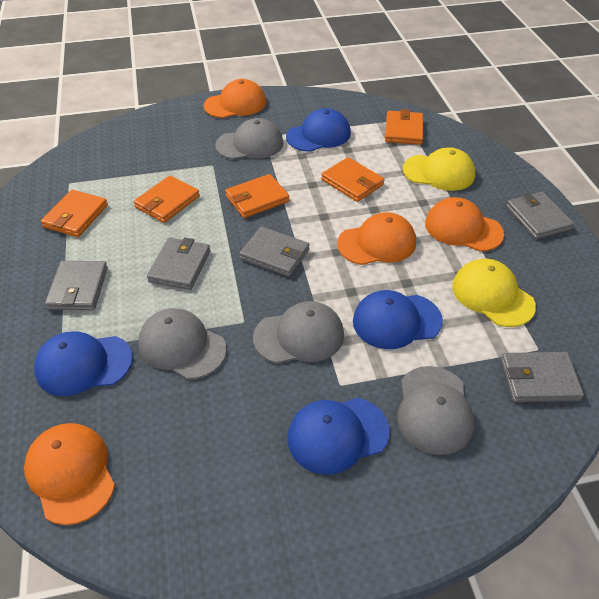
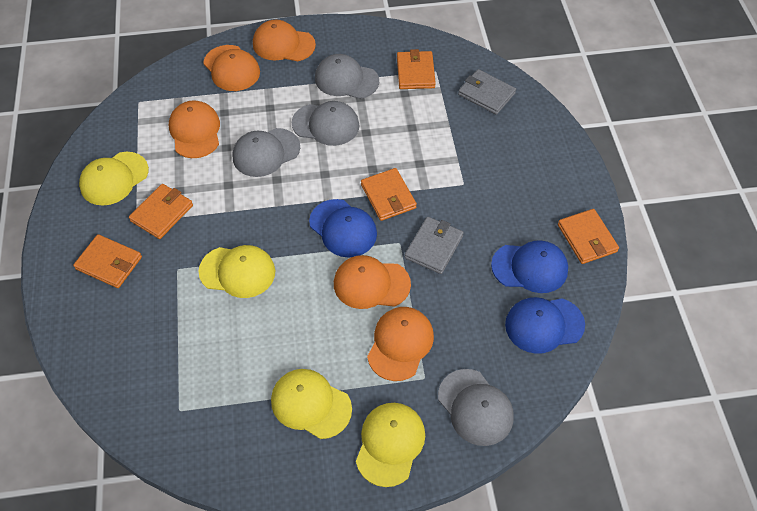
blue cap: 4 -> 3
grey wallet: 5 -> 2
orange cap: 4 -> 5
yellow cap: 2 -> 4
──────────
- _WHAT THE TASK REQUIRES_: Only the pictures are to be left out; repeat all other material exactly.

- _RESULT OF THIS EXERCISE_:
blue cap: 4 -> 3
grey wallet: 5 -> 2
orange cap: 4 -> 5
yellow cap: 2 -> 4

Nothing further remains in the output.